→ The task: Repeat all of the data below word for word, keeping no images.

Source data
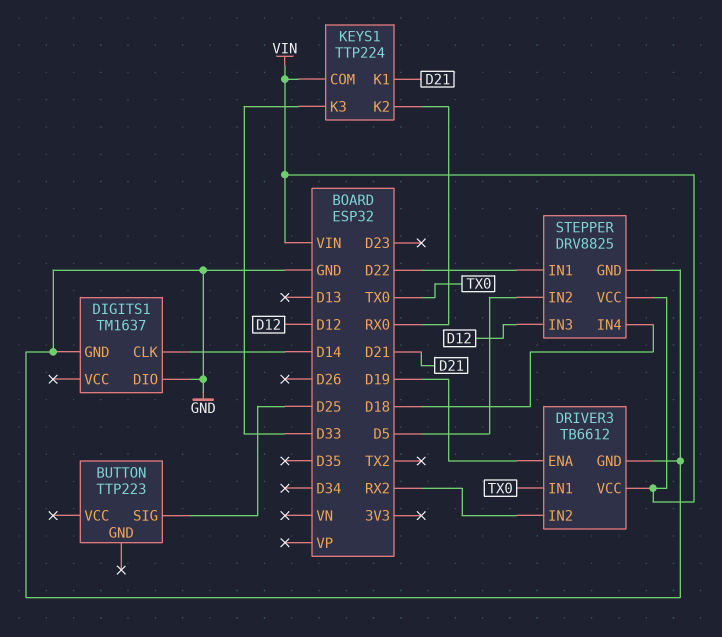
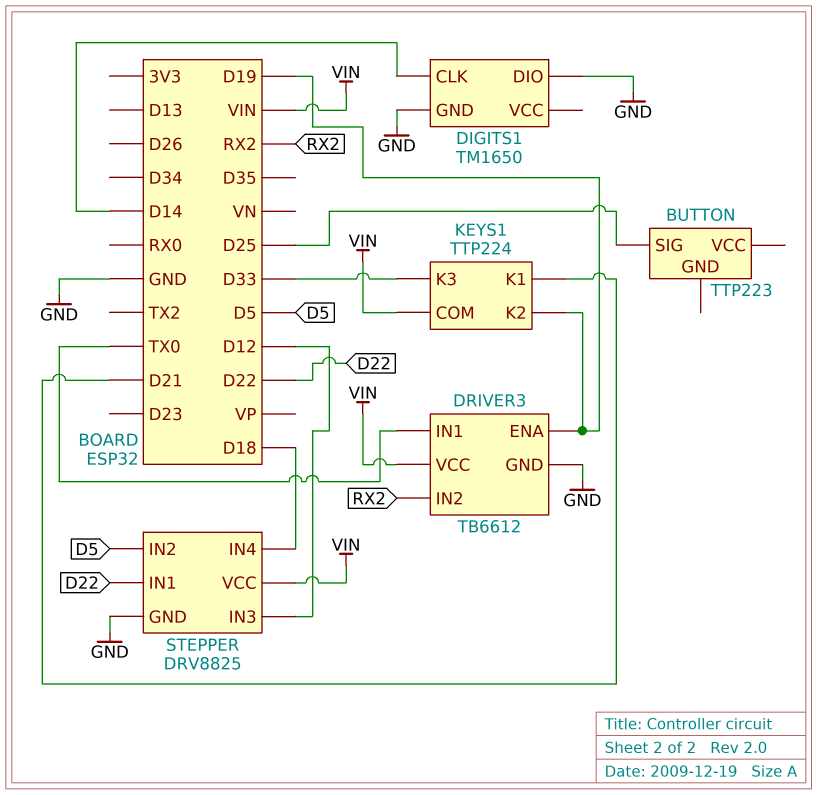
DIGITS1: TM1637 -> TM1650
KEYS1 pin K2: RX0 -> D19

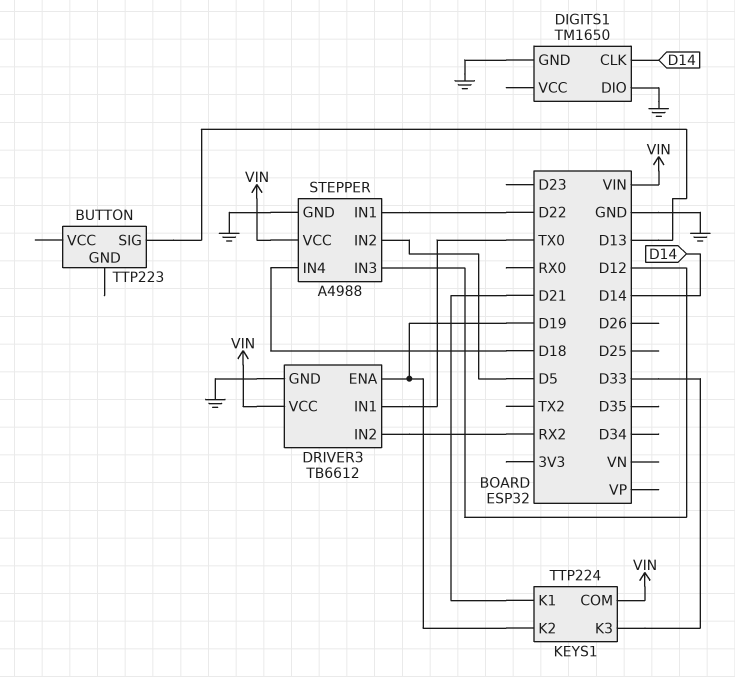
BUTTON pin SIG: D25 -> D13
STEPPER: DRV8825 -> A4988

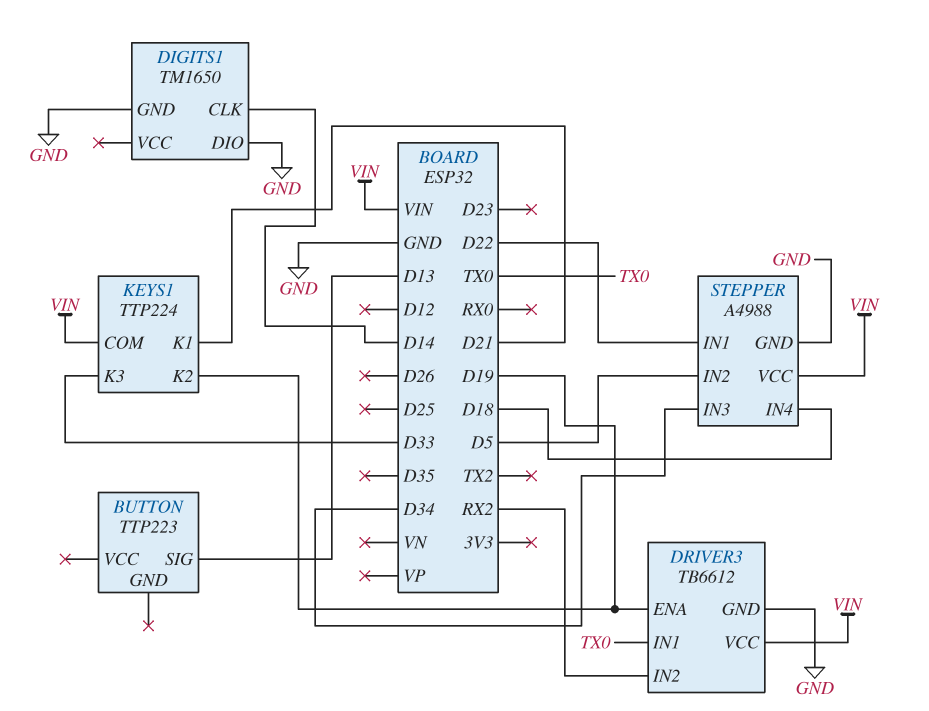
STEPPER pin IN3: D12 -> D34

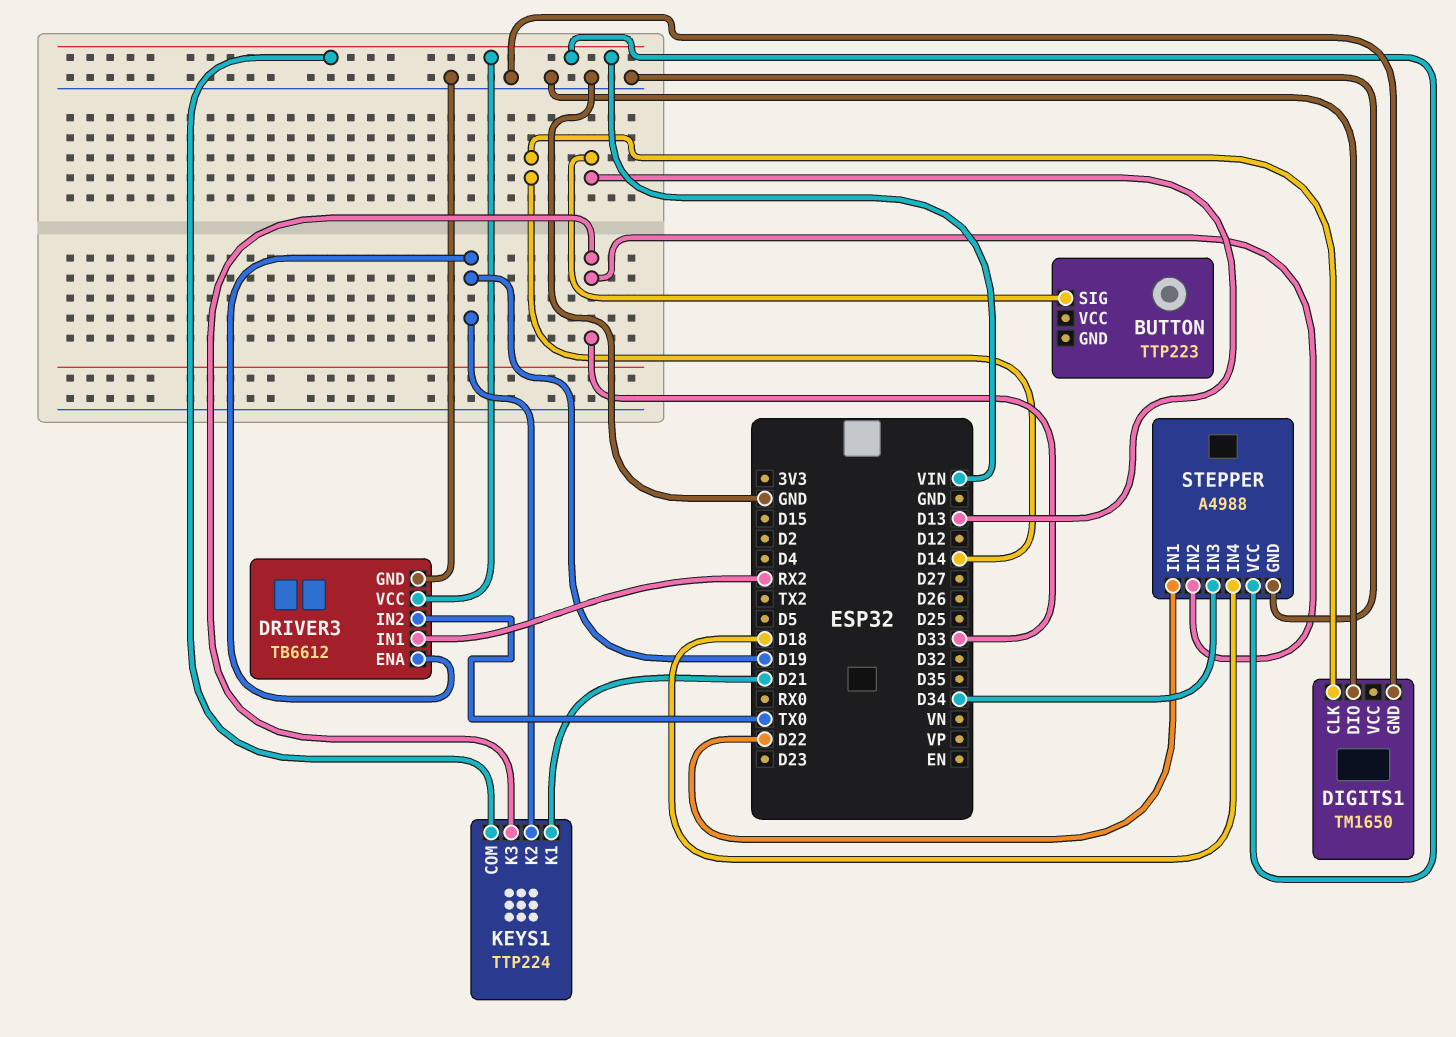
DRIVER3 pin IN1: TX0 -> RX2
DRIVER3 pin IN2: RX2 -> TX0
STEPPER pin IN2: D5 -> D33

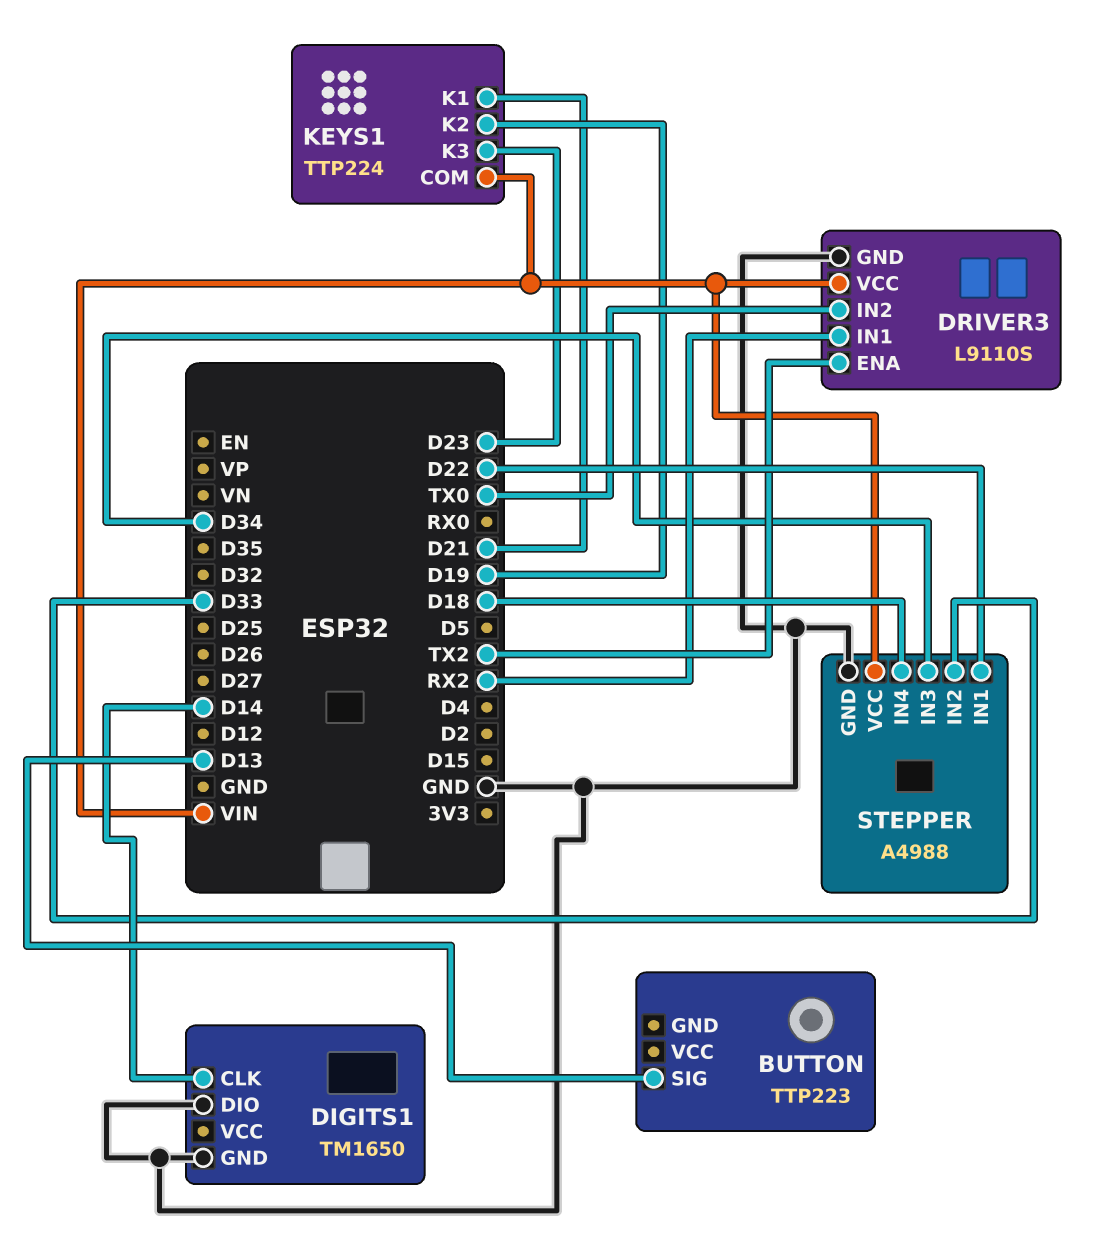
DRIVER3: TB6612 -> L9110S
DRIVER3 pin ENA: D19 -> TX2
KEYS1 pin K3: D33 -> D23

→ Response to the task:
DIGITS1: TM1637 -> TM1650
KEYS1 pin K2: RX0 -> D19

BUTTON pin SIG: D25 -> D13
STEPPER: DRV8825 -> A4988

STEPPER pin IN3: D12 -> D34

DRIVER3 pin IN1: TX0 -> RX2
DRIVER3 pin IN2: RX2 -> TX0
STEPPER pin IN2: D5 -> D33

DRIVER3: TB6612 -> L9110S
DRIVER3 pin ENA: D19 -> TX2
KEYS1 pin K3: D33 -> D23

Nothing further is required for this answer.